**INSTRUÇÕES DO EXERCÍCIO:**
Reescreva as linhas abaixo substituindo "Tonnage" por "Gross tonnage", sem alterar mais nada.

**LINHAS DISPONÍVEIS:**
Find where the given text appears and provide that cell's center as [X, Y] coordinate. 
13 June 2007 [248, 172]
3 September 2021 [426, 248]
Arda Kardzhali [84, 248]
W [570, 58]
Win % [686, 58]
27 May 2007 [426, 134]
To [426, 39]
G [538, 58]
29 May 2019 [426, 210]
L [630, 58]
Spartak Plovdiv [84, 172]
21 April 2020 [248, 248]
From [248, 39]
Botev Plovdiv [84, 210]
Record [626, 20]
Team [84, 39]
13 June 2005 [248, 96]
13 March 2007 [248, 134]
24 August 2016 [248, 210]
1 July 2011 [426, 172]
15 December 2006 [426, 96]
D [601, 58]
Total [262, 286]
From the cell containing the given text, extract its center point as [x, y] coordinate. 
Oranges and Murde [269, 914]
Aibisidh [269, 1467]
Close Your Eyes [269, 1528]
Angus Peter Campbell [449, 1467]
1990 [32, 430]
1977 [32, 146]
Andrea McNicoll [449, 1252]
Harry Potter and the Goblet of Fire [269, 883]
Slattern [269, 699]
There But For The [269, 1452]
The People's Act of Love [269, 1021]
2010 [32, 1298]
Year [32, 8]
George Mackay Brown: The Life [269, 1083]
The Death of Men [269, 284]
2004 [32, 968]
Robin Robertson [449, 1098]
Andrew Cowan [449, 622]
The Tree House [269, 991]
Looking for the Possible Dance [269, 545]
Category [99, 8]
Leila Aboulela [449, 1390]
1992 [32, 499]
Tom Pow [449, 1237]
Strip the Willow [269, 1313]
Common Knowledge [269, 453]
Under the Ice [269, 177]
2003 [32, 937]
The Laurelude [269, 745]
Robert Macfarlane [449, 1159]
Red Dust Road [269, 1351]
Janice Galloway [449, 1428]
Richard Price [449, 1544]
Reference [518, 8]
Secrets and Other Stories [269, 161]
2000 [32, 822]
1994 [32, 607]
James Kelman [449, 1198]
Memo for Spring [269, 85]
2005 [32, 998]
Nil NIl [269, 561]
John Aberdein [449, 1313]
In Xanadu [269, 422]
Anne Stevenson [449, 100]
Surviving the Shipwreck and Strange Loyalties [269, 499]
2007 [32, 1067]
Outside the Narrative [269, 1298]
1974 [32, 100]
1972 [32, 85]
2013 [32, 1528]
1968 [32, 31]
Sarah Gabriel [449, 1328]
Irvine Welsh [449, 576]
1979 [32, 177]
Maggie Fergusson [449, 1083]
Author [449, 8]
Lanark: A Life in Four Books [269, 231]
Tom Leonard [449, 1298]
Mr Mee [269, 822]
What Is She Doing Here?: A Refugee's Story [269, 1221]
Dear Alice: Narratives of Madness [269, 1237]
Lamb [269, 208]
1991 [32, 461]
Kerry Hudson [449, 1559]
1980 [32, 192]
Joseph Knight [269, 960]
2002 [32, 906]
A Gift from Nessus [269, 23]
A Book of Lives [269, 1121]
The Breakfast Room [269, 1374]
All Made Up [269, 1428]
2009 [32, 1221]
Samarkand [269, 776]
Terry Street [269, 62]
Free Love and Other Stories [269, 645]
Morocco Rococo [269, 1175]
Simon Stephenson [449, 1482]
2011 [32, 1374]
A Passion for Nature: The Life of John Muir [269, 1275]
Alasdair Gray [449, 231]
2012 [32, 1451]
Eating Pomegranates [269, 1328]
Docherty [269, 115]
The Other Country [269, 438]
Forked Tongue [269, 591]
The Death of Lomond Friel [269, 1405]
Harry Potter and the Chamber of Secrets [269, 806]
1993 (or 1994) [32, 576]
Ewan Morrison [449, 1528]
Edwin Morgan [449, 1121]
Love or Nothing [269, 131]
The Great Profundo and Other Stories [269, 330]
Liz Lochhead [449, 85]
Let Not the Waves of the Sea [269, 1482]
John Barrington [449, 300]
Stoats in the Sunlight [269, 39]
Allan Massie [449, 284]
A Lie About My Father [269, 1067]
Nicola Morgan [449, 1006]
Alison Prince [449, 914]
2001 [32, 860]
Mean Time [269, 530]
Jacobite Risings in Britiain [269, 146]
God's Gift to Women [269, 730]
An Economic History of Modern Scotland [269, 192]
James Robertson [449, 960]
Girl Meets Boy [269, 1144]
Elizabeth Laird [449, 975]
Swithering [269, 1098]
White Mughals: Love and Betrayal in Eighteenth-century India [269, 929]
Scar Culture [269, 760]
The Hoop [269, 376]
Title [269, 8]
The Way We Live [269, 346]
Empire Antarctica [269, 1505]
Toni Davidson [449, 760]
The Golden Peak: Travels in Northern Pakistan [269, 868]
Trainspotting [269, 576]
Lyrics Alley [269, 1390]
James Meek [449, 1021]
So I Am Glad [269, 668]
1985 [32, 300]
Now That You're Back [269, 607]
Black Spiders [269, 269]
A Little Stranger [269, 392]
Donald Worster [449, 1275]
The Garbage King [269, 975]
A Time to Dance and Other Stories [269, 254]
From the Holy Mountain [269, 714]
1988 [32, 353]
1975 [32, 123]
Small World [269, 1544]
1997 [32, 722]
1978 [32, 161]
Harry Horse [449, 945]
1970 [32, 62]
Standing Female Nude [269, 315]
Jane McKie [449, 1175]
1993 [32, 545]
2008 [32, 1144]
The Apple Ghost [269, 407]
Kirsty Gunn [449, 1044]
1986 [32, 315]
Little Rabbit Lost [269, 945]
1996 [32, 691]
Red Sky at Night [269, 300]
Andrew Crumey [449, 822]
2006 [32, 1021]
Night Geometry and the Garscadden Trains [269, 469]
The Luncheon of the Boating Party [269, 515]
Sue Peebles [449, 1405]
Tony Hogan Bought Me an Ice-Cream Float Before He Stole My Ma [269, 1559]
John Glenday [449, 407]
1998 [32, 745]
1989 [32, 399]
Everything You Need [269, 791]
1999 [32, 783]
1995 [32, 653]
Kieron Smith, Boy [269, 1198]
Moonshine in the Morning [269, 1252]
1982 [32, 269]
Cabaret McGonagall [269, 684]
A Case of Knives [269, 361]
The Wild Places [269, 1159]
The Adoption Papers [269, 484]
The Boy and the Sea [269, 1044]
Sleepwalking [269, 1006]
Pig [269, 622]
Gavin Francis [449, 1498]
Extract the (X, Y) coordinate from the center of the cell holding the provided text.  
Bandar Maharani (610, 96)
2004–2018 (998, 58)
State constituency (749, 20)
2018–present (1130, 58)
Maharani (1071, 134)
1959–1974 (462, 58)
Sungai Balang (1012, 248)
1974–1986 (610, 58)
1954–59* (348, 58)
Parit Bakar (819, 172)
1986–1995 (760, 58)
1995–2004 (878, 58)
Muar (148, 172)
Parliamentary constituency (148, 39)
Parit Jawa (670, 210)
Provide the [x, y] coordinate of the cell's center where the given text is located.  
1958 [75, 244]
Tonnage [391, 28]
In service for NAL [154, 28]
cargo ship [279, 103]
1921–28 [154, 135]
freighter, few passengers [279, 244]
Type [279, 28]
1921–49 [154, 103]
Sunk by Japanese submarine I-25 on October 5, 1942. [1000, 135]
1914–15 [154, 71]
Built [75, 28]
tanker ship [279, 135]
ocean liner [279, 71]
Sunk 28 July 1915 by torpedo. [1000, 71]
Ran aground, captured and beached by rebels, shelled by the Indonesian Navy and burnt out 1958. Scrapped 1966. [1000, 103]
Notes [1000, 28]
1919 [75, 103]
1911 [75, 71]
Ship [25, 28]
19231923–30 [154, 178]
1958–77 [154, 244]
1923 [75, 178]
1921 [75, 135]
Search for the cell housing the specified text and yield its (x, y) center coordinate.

**SOLUÇÃO REDIGIDA:**
Find where the given text appears and provide that cell's center as [X, Y] coordinate. 
13 June 2007 [248, 172]
3 September 2021 [426, 248]
Arda Kardzhali [84, 248]
W [570, 58]
Win % [686, 58]
27 May 2007 [426, 134]
To [426, 39]
G [538, 58]
29 May 2019 [426, 210]
L [630, 58]
Spartak Plovdiv [84, 172]
21 April 2020 [248, 248]
From [248, 39]
Botev Plovdiv [84, 210]
Record [626, 20]
Team [84, 39]
13 June 2005 [248, 96]
13 March 2007 [248, 134]
24 August 2016 [248, 210]
1 July 2011 [426, 172]
15 December 2006 [426, 96]
D [601, 58]
Total [262, 286]
From the cell containing the given text, extract its center point as [x, y] coordinate. 
Oranges and Murde [269, 914]
Aibisidh [269, 1467]
Close Your Eyes [269, 1528]
Angus Peter Campbell [449, 1467]
1990 [32, 430]
1977 [32, 146]
Andrea McNicoll [449, 1252]
Harry Potter and the Goblet of Fire [269, 883]
Slattern [269, 699]
There But For The [269, 1452]
The People's Act of Love [269, 1021]
2010 [32, 1298]
Year [32, 8]
George Mackay Brown: The Life [269, 1083]
The Death of Men [269, 284]
2004 [32, 968]
Robin Robertson [449, 1098]
Andrew Cowan [449, 622]
The Tree House [269, 991]
Looking for the Possible Dance [269, 545]
Category [99, 8]
Leila Aboulela [449, 1390]
1992 [32, 499]
Tom Pow [449, 1237]
Strip the Willow [269, 1313]
Common Knowledge [269, 453]
Under the Ice [269, 177]
2003 [32, 937]
The Laurelude [269, 745]
Robert Macfarlane [449, 1159]
Red Dust Road [269, 1351]
Janice Galloway [449, 1428]
Richard Price [449, 1544]
Reference [518, 8]
Secrets and Other Stories [269, 161]
2000 [32, 822]
1994 [32, 607]
James Kelman [449, 1198]
Memo for Spring [269, 85]
2005 [32, 998]
Nil NIl [269, 561]
John Aberdein [449, 1313]
In Xanadu [269, 422]
Anne Stevenson [449, 100]
Surviving the Shipwreck and Strange Loyalties [269, 499]
2007 [32, 1067]
Outside the Narrative [269, 1298]
1974 [32, 100]
1972 [32, 85]
2013 [32, 1528]
1968 [32, 31]
Sarah Gabriel [449, 1328]
Irvine Welsh [449, 576]
1979 [32, 177]
Maggie Fergusson [449, 1083]
Author [449, 8]
Lanark: A Life in Four Books [269, 231]
Tom Leonard [449, 1298]
Mr Mee [269, 822]
What Is She Doing Here?: A Refugee's Story [269, 1221]
Dear Alice: Narratives of Madness [269, 1237]
Lamb [269, 208]
1991 [32, 461]
Kerry Hudson [449, 1559]
1980 [32, 192]
Joseph Knight [269, 960]
2002 [32, 906]
A Gift from Nessus [269, 23]
A Book of Lives [269, 1121]
The Breakfast Room [269, 1374]
All Made Up [269, 1428]
2009 [32, 1221]
Samarkand [269, 776]
Terry Street [269, 62]
Free Love and Other Stories [269, 645]
Morocco Rococo [269, 1175]
Simon Stephenson [449, 1482]
2011 [32, 1374]
A Passion for Nature: The Life of John Muir [269, 1275]
Alasdair Gray [449, 231]
2012 [32, 1451]
Eating Pomegranates [269, 1328]
Docherty [269, 115]
The Other Country [269, 438]
Forked Tongue [269, 591]
The Death of Lomond Friel [269, 1405]
Harry Potter and the Chamber of Secrets [269, 806]
1993 (or 1994) [32, 576]
Ewan Morrison [449, 1528]
Edwin Morgan [449, 1121]
Love or Nothing [269, 131]
The Great Profundo and Other Stories [269, 330]
Liz Lochhead [449, 85]
Let Not the Waves of the Sea [269, 1482]
John Barrington [449, 300]
Stoats in the Sunlight [269, 39]
Allan Massie [449, 284]
A Lie About My Father [269, 1067]
Nicola Morgan [449, 1006]
Alison Prince [449, 914]
2001 [32, 860]
Mean Time [269, 530]
Jacobite Risings in Britiain [269, 146]
God's Gift to Women [269, 730]
An Economic History of Modern Scotland [269, 192]
James Robertson [449, 960]
Girl Meets Boy [269, 1144]
Elizabeth Laird [449, 975]
Swithering [269, 1098]
White Mughals: Love and Betrayal in Eighteenth-century India [269, 929]
Scar Culture [269, 760]
The Hoop [269, 376]
Title [269, 8]
The Way We Live [269, 346]
Empire Antarctica [269, 1505]
Toni Davidson [449, 760]
The Golden Peak: Travels in Northern Pakistan [269, 868]
Trainspotting [269, 576]
Lyrics Alley [269, 1390]
James Meek [449, 1021]
So I Am Glad [269, 668]
1985 [32, 300]
Now That You're Back [269, 607]
Black Spiders [269, 269]
A Little Stranger [269, 392]
Donald Worster [449, 1275]
The Garbage King [269, 975]
A Time to Dance and Other Stories [269, 254]
From the Holy Mountain [269, 714]
1988 [32, 353]
1975 [32, 123]
Small World [269, 1544]
1997 [32, 722]
1978 [32, 161]
Harry Horse [449, 945]
1970 [32, 62]
Standing Female Nude [269, 315]
Jane McKie [449, 1175]
1993 [32, 545]
2008 [32, 1144]
The Apple Ghost [269, 407]
Kirsty Gunn [449, 1044]
1986 [32, 315]
Little Rabbit Lost [269, 945]
1996 [32, 691]
Red Sky at Night [269, 300]
Andrew Crumey [449, 822]
2006 [32, 1021]
Night Geometry and the Garscadden Trains [269, 469]
The Luncheon of the Boating Party [269, 515]
Sue Peebles [449, 1405]
Tony Hogan Bought Me an Ice-Cream Float Before He Stole My Ma [269, 1559]
John Glenday [449, 407]
1998 [32, 745]
1989 [32, 399]
Everything You Need [269, 791]
1999 [32, 783]
1995 [32, 653]
Kieron Smith, Boy [269, 1198]
Moonshine in the Morning [269, 1252]
1982 [32, 269]
Cabaret McGonagall [269, 684]
A Case of Knives [269, 361]
The Wild Places [269, 1159]
The Adoption Papers [269, 484]
The Boy and the Sea [269, 1044]
Sleepwalking [269, 1006]
Pig [269, 622]
Gavin Francis [449, 1498]
Extract the (X, Y) coordinate from the center of the cell holding the provided text.  
Bandar Maharani (610, 96)
2004–2018 (998, 58)
State constituency (749, 20)
2018–present (1130, 58)
Maharani (1071, 134)
1959–1974 (462, 58)
Sungai Balang (1012, 248)
1974–1986 (610, 58)
1954–59* (348, 58)
Parit Bakar (819, 172)
1986–1995 (760, 58)
1995–2004 (878, 58)
Muar (148, 172)
Parliamentary constituency (148, 39)
Parit Jawa (670, 210)
Provide the [x, y] coordinate of the cell's center where the given text is located.  
1958 [75, 244]
Gross tonnage [391, 28]
In service for NAL [154, 28]
cargo ship [279, 103]
1921–28 [154, 135]
freighter, few passengers [279, 244]
Type [279, 28]
1921–49 [154, 103]
Sunk by Japanese submarine I-25 on October 5, 1942. [1000, 135]
1914–15 [154, 71]
Built [75, 28]
tanker ship [279, 135]
ocean liner [279, 71]
Sunk 28 July 1915 by torpedo. [1000, 71]
Ran aground, captured and beached by rebels, shelled by the Indonesian Navy and burnt out 1958. Scrapped 1966. [1000, 103]
Notes [1000, 28]
1919 [75, 103]
1911 [75, 71]
Ship [25, 28]
19231923–30 [154, 178]
1958–77 [154, 244]
1923 [75, 178]
1921 [75, 135]
Search for the cell housing the specified text and yield its (x, y) center coordinate.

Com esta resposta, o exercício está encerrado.